--- START ---

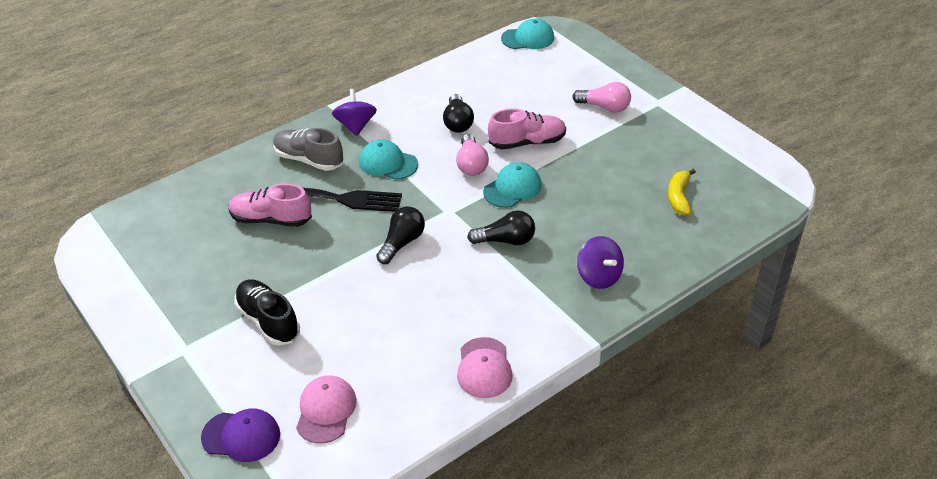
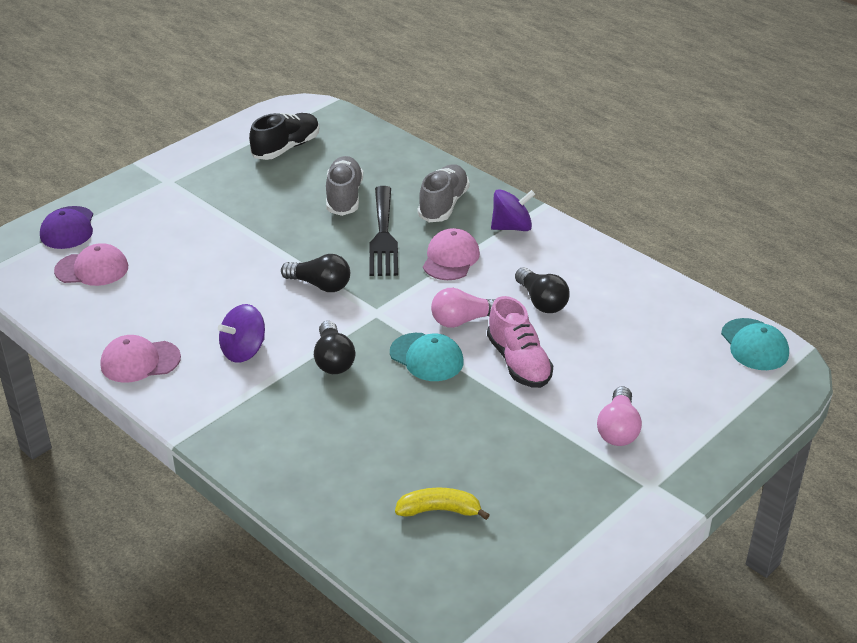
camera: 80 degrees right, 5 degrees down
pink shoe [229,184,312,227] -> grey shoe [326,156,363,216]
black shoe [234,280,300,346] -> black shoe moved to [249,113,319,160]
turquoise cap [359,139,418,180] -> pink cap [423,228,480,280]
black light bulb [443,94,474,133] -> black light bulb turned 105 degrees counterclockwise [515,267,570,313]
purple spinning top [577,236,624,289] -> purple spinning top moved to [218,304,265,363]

--- END ---
--- START ---

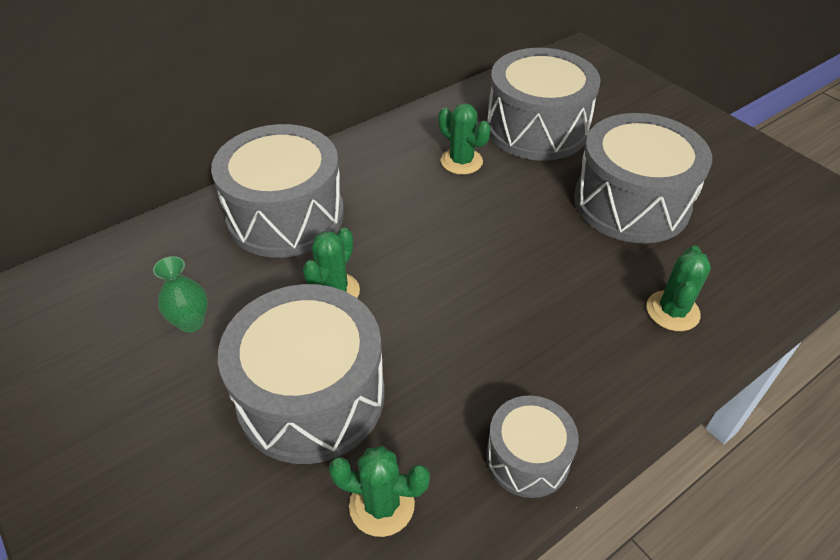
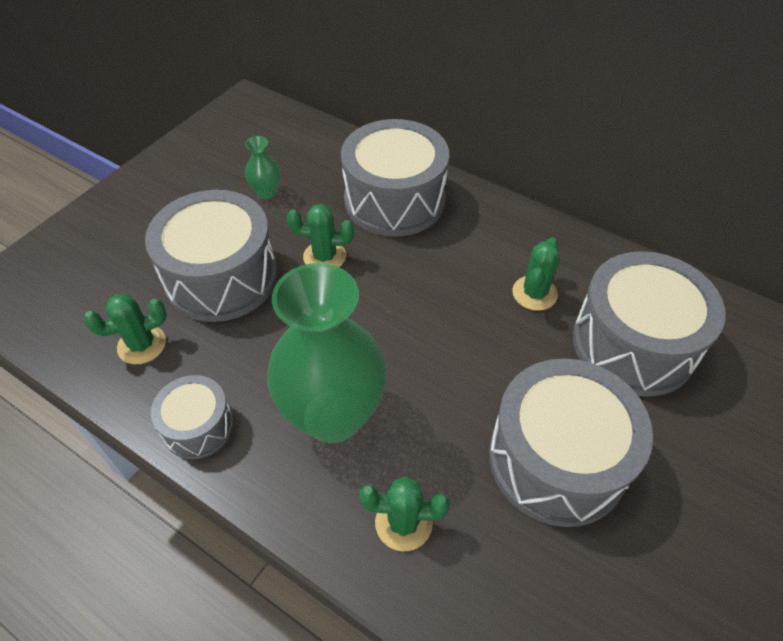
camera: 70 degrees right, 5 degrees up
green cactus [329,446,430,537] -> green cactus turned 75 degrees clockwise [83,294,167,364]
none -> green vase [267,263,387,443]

--- END ---

| Problem description |
Look back at the entries above and repeat, unchanged, every line from the line holding "green cactus [329,446,430,537]" through the line holding "none -> green vase [267,263,387,443]".

| The answer |
green cactus [329,446,430,537] -> green cactus turned 75 degrees clockwise [83,294,167,364]
none -> green vase [267,263,387,443]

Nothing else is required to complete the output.